**Goal of the exercise:** Give the number of lines in the records below that include "none". Reply with that number alone.

**Input:**
=====

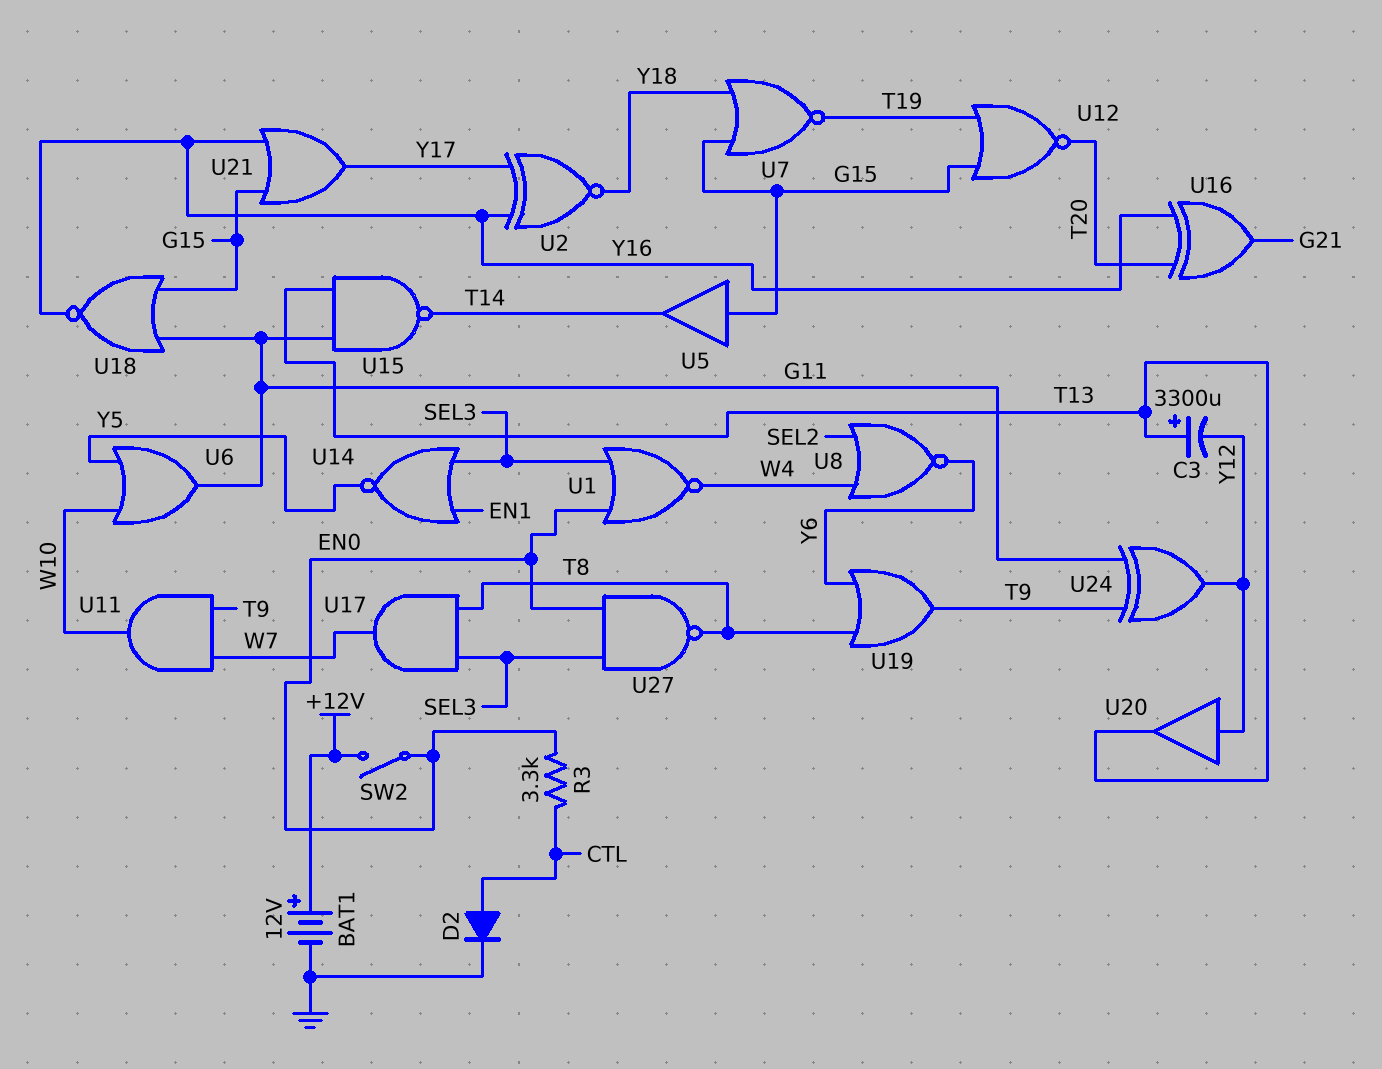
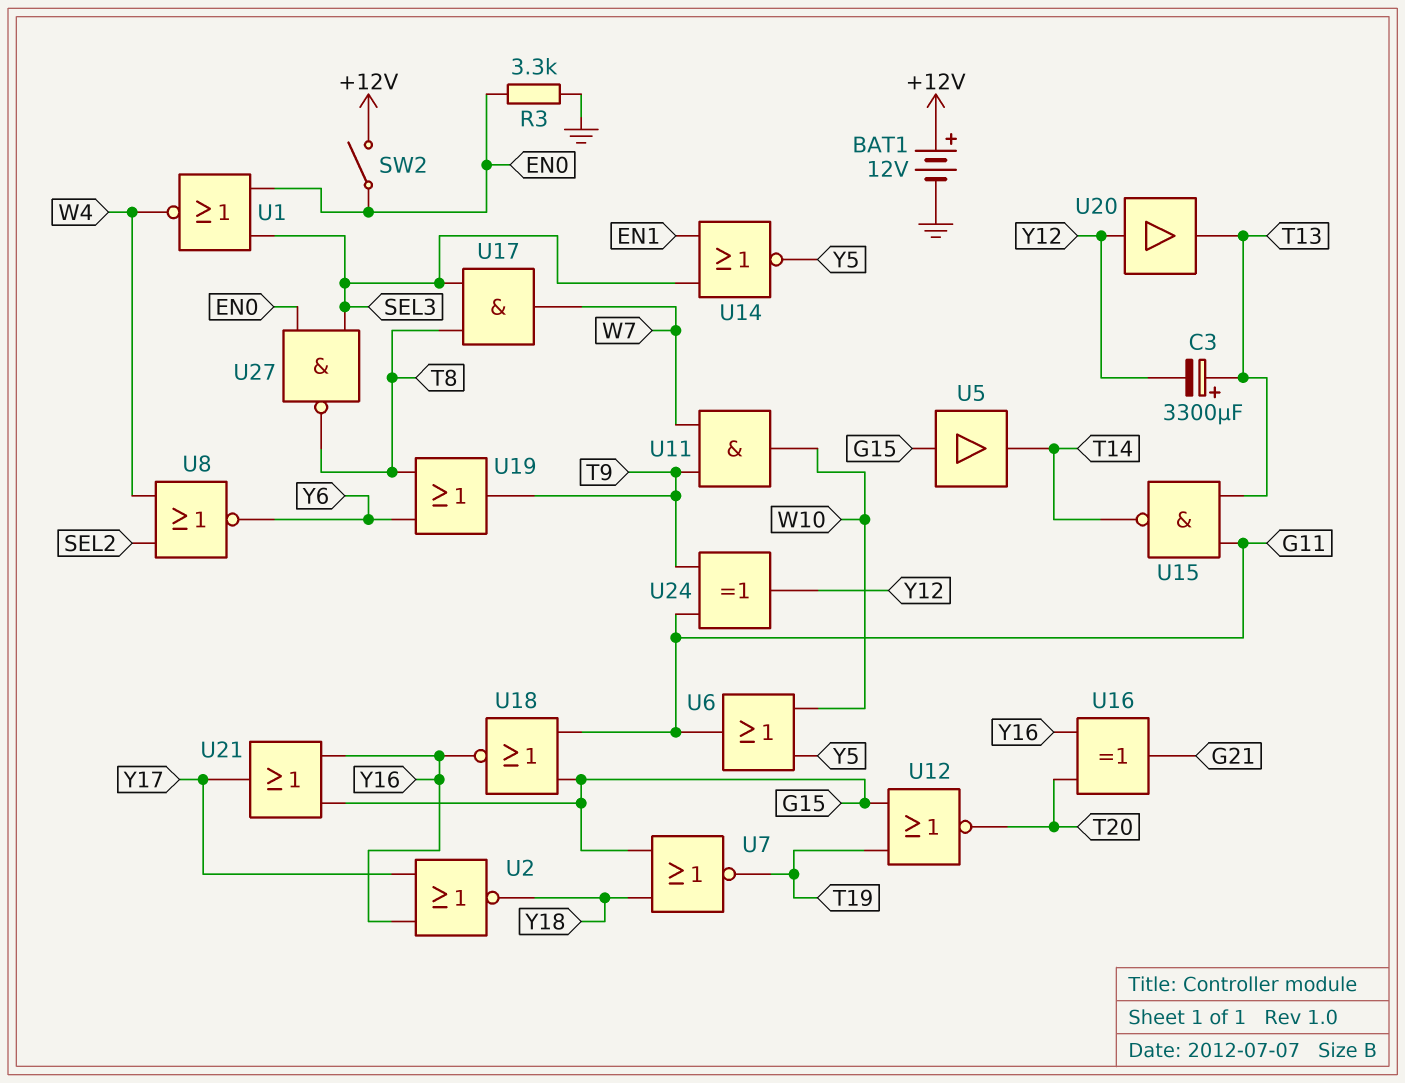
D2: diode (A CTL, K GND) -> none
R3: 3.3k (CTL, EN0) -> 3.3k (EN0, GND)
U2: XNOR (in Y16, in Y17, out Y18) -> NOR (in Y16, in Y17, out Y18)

=====

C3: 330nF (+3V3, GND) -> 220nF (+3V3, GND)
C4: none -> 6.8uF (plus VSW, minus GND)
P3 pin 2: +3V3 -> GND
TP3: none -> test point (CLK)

=====

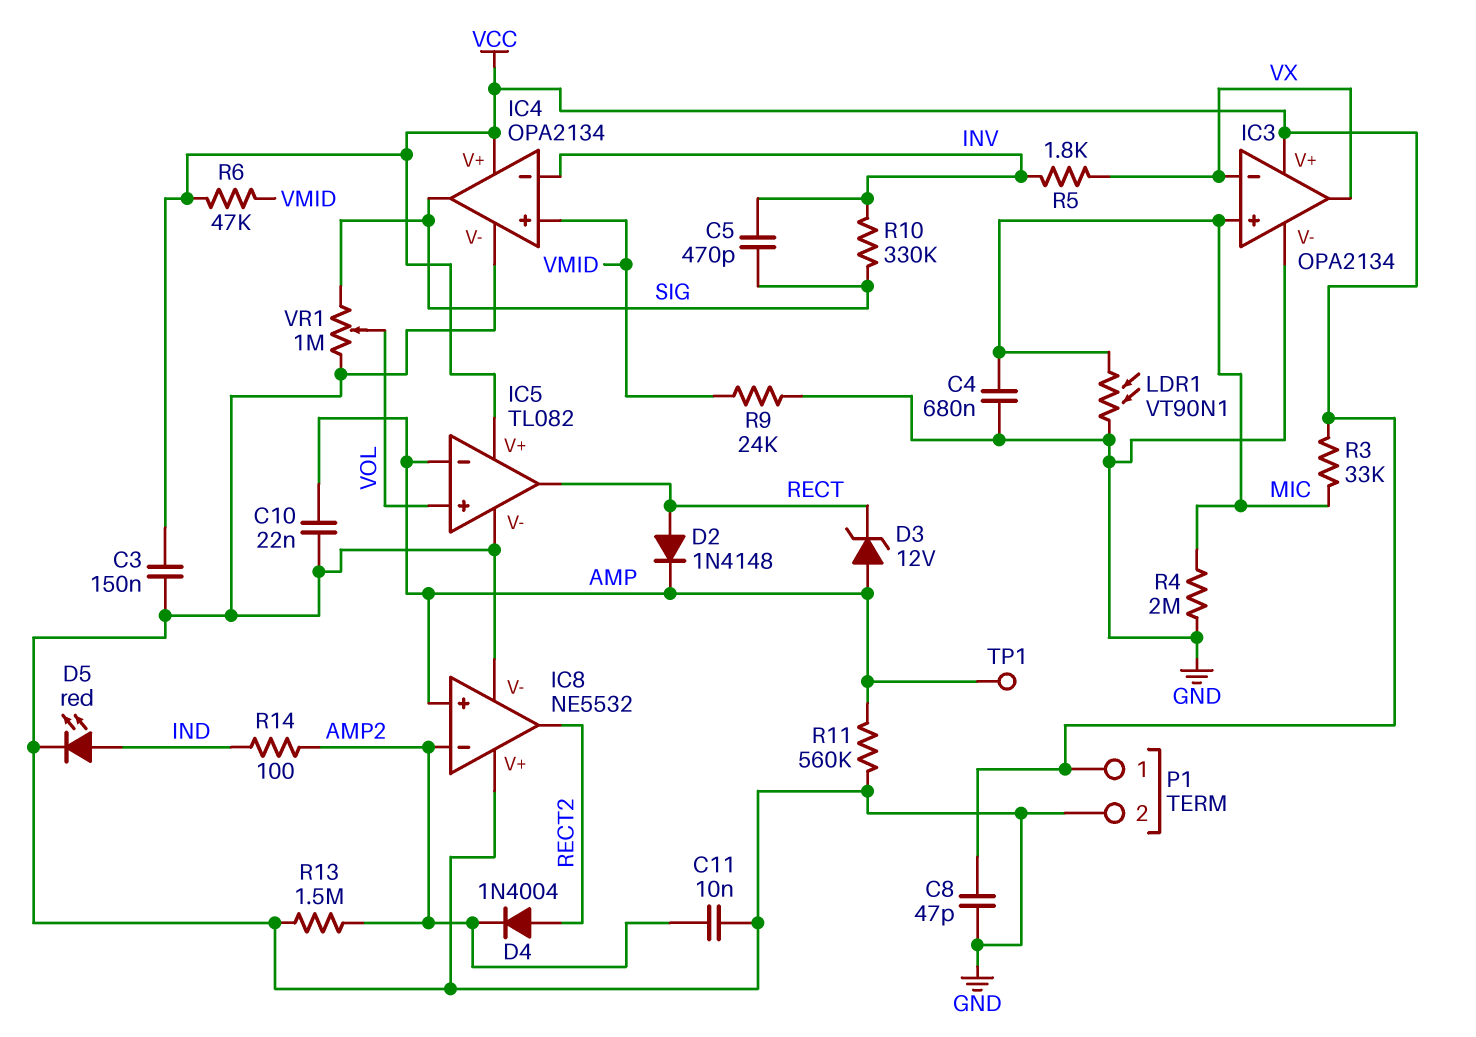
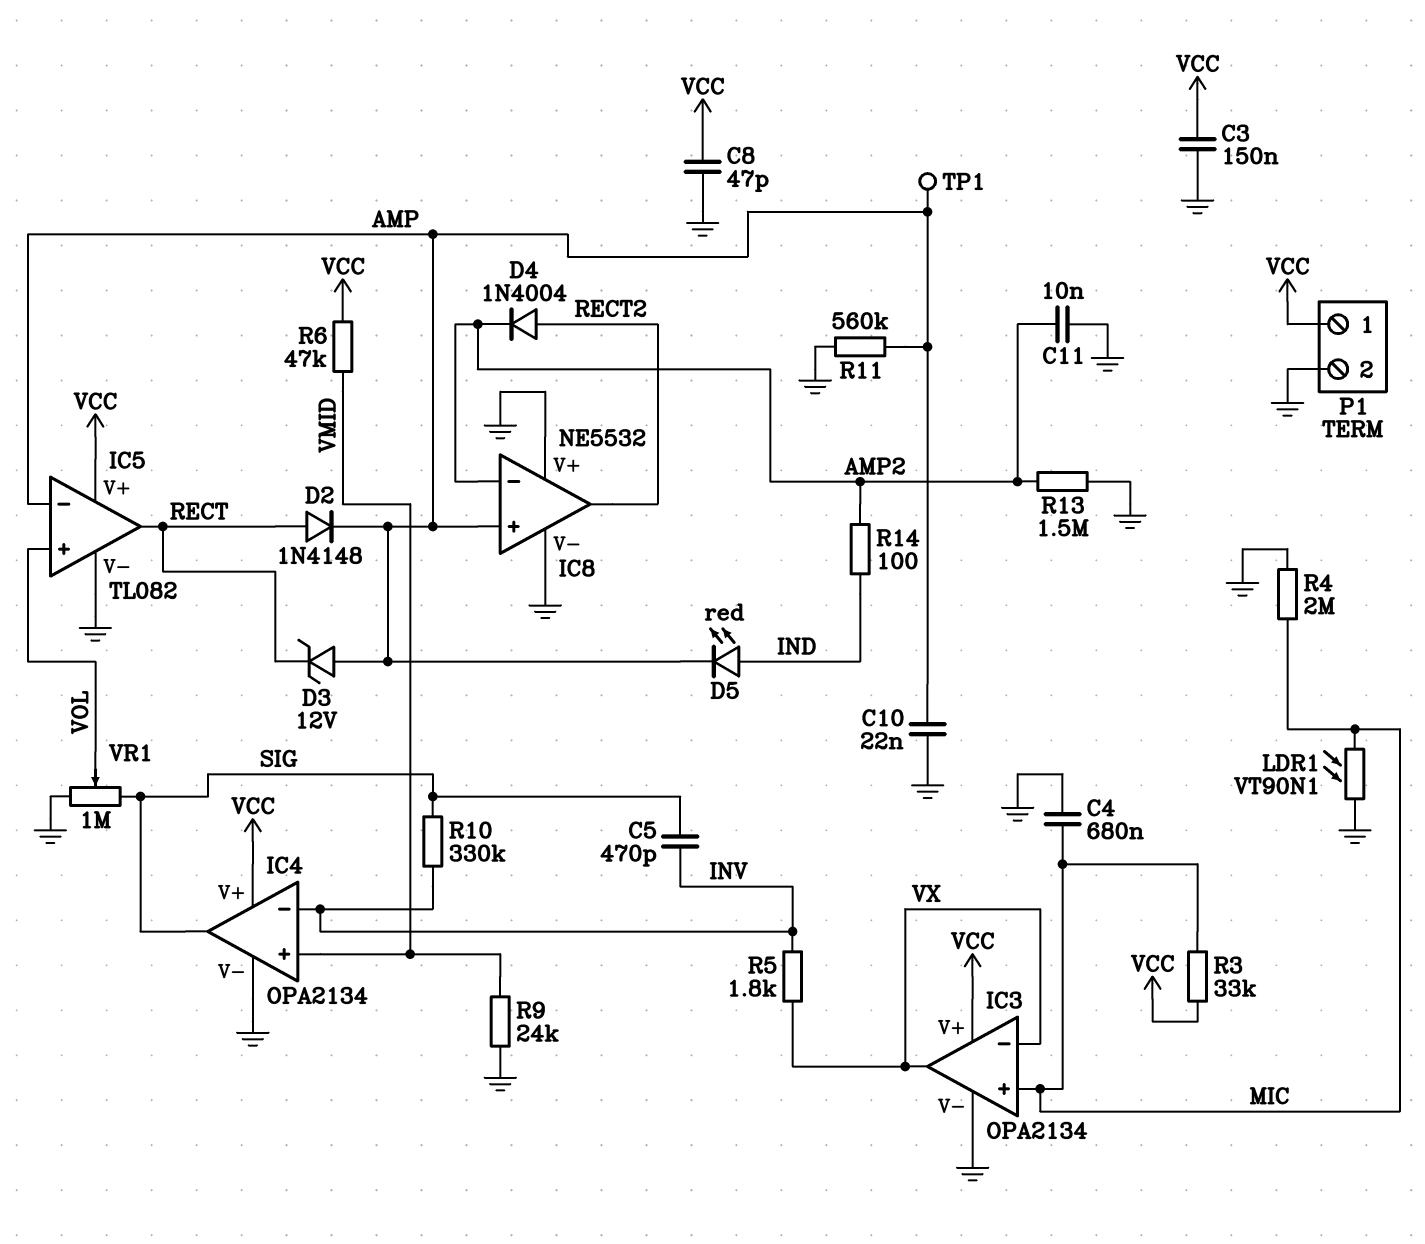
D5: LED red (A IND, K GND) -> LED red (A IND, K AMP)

=====

**Output of the task:** 3